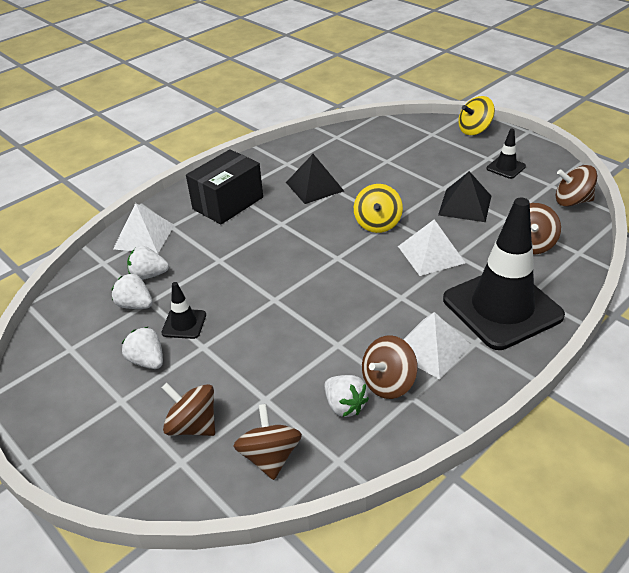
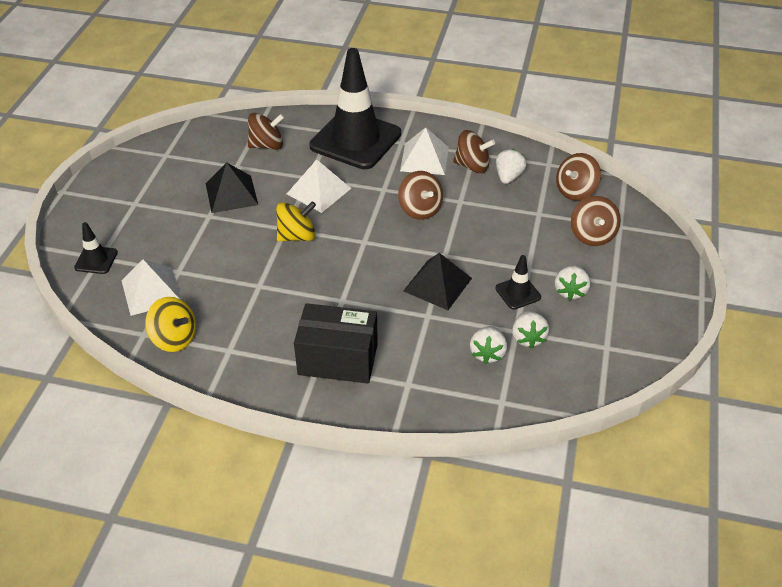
camera: 125 degrees left, 5 degrees up
(144, 236) = (441, 395): white pyramid -> white pyramid (151, 291)
(148, 275) = (487, 353): white strawberry -> white strawberry turned 45 degrees clockwise
(314, 186) = (262, 305): black pyramid -> black pyramid (437, 284)
(474, 130) = (77, 228): yellow spinning top -> yellow spinning top (174, 338)
(506, 167) = (148, 187): black traffic cone -> black traffic cone (96, 260)
(572, 201) = (187, 138): brown spinning top -> brown spinning top (420, 209)

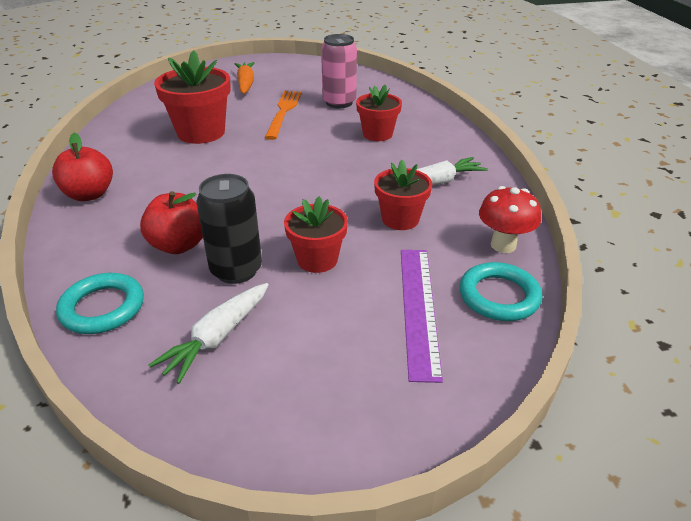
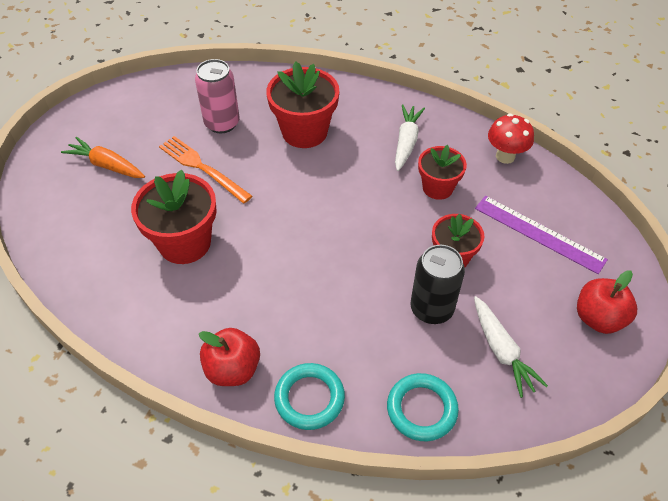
camera: 55 degrees left, 15 degrees up
(178, 245) = (371, 332): red apple -> red apple (598, 318)
(377, 134) = (304, 132): red flower pot -> red flower pot, size x1.59
(499, 296) = (552, 190): turquoise ring -> turquoise ring (309, 398)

----

◆ **WHAT IS BEING ASKED**
The expected answer is the whole listing above, copied exactly, with images excluded.

◆ **RESULT FOR THIS EXERCISE**
camera: 125 degrees left, 5 degrees up
(144, 236) = (441, 395): white pyramid -> white pyramid (151, 291)
(148, 275) = (487, 353): white strawberry -> white strawberry turned 45 degrees clockwise
(314, 186) = (262, 305): black pyramid -> black pyramid (437, 284)
(474, 130) = (77, 228): yellow spinning top -> yellow spinning top (174, 338)
(506, 167) = (148, 187): black traffic cone -> black traffic cone (96, 260)
(572, 201) = (187, 138): brown spinning top -> brown spinning top (420, 209)

camera: 55 degrees left, 15 degrees up
(178, 245) = (371, 332): red apple -> red apple (598, 318)
(377, 134) = (304, 132): red flower pot -> red flower pot, size x1.59
(499, 296) = (552, 190): turquoise ring -> turquoise ring (309, 398)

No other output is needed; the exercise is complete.